## Your instructions
Word for word, print every entry below.

## Object matching data
^^^^
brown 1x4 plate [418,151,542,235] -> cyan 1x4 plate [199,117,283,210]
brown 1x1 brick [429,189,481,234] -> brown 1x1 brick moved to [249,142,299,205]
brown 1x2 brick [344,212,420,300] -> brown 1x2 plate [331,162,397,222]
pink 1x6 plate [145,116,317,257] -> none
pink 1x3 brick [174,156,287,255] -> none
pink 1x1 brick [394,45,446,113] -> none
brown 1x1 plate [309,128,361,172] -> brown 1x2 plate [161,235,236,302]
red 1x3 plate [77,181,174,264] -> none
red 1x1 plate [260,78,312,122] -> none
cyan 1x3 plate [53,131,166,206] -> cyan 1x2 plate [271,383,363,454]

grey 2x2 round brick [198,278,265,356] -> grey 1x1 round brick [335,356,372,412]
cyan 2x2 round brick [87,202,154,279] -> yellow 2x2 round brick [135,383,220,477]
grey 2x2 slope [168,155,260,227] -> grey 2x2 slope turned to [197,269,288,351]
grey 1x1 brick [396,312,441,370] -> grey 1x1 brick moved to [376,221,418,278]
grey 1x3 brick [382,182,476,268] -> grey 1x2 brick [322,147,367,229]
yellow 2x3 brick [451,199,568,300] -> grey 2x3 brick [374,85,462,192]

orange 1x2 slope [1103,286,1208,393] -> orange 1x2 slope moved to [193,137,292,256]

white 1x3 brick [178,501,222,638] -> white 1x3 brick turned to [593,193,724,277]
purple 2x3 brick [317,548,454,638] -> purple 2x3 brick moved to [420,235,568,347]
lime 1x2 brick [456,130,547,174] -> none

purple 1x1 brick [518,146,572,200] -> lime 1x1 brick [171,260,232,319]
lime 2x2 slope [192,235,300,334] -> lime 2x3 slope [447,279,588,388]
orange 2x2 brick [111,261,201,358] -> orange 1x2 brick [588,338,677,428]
^^^^
## Answer below
brown 1x4 plate [418,151,542,235] -> cyan 1x4 plate [199,117,283,210]
brown 1x1 brick [429,189,481,234] -> brown 1x1 brick moved to [249,142,299,205]
brown 1x2 brick [344,212,420,300] -> brown 1x2 plate [331,162,397,222]
pink 1x6 plate [145,116,317,257] -> none
pink 1x3 brick [174,156,287,255] -> none
pink 1x1 brick [394,45,446,113] -> none
brown 1x1 plate [309,128,361,172] -> brown 1x2 plate [161,235,236,302]
red 1x3 plate [77,181,174,264] -> none
red 1x1 plate [260,78,312,122] -> none
cyan 1x3 plate [53,131,166,206] -> cyan 1x2 plate [271,383,363,454]

grey 2x2 round brick [198,278,265,356] -> grey 1x1 round brick [335,356,372,412]
cyan 2x2 round brick [87,202,154,279] -> yellow 2x2 round brick [135,383,220,477]
grey 2x2 slope [168,155,260,227] -> grey 2x2 slope turned to [197,269,288,351]
grey 1x1 brick [396,312,441,370] -> grey 1x1 brick moved to [376,221,418,278]
grey 1x3 brick [382,182,476,268] -> grey 1x2 brick [322,147,367,229]
yellow 2x3 brick [451,199,568,300] -> grey 2x3 brick [374,85,462,192]

orange 1x2 slope [1103,286,1208,393] -> orange 1x2 slope moved to [193,137,292,256]

white 1x3 brick [178,501,222,638] -> white 1x3 brick turned to [593,193,724,277]
purple 2x3 brick [317,548,454,638] -> purple 2x3 brick moved to [420,235,568,347]
lime 1x2 brick [456,130,547,174] -> none

purple 1x1 brick [518,146,572,200] -> lime 1x1 brick [171,260,232,319]
lime 2x2 slope [192,235,300,334] -> lime 2x3 slope [447,279,588,388]
orange 2x2 brick [111,261,201,358] -> orange 1x2 brick [588,338,677,428]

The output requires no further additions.